## Data to process
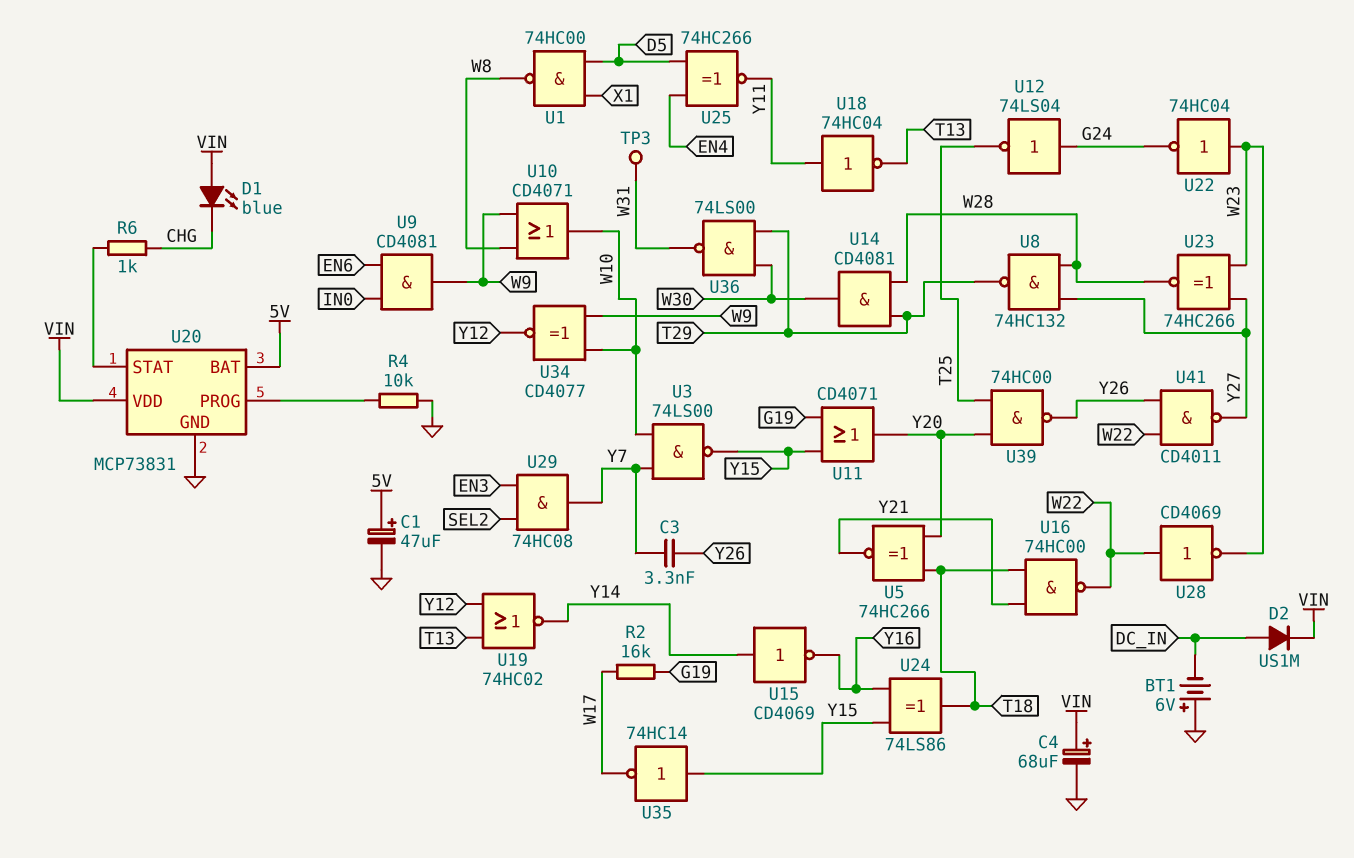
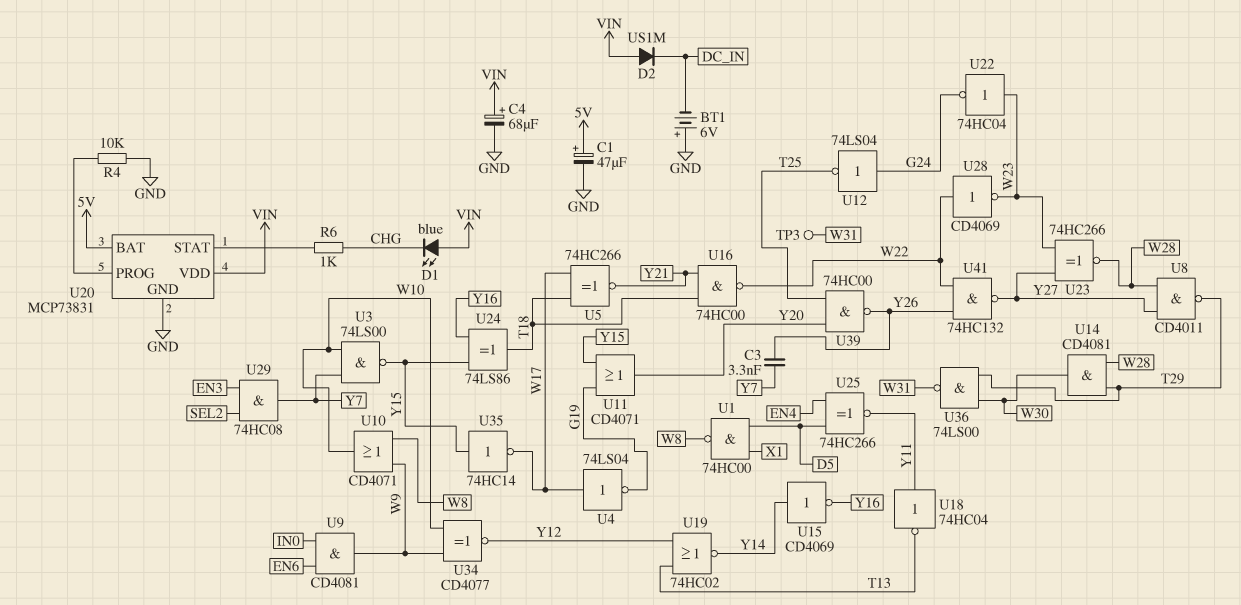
D2: diode US1M (A DC_IN, K VIN) -> diode US1M (A VIN, K DC_IN)
R2: 16k (G19, W17) -> none
U4: none -> NOT 74LS04 (in W17, out G19)
U5: XNOR 74HC266 (in T18, in Y20, out Y21) -> XNOR 74HC266 (in T18, in W17, out Y21)
U8: NAND 74HC132 (in W28, in Y27, out T29) -> NAND CD4011 (in W28, in Y27, out T29)
U41: NAND CD4011 (in W22, in Y26, out Y27) -> NAND 74HC132 (in W22, in Y26, out Y27)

## Work instruction
Write every record out again exactly, omitting the pictures they hold.

## Finished exercise
D2: diode US1M (A DC_IN, K VIN) -> diode US1M (A VIN, K DC_IN)
R2: 16k (G19, W17) -> none
U4: none -> NOT 74LS04 (in W17, out G19)
U5: XNOR 74HC266 (in T18, in Y20, out Y21) -> XNOR 74HC266 (in T18, in W17, out Y21)
U8: NAND 74HC132 (in W28, in Y27, out T29) -> NAND CD4011 (in W28, in Y27, out T29)
U41: NAND CD4011 (in W22, in Y26, out Y27) -> NAND 74HC132 (in W22, in Y26, out Y27)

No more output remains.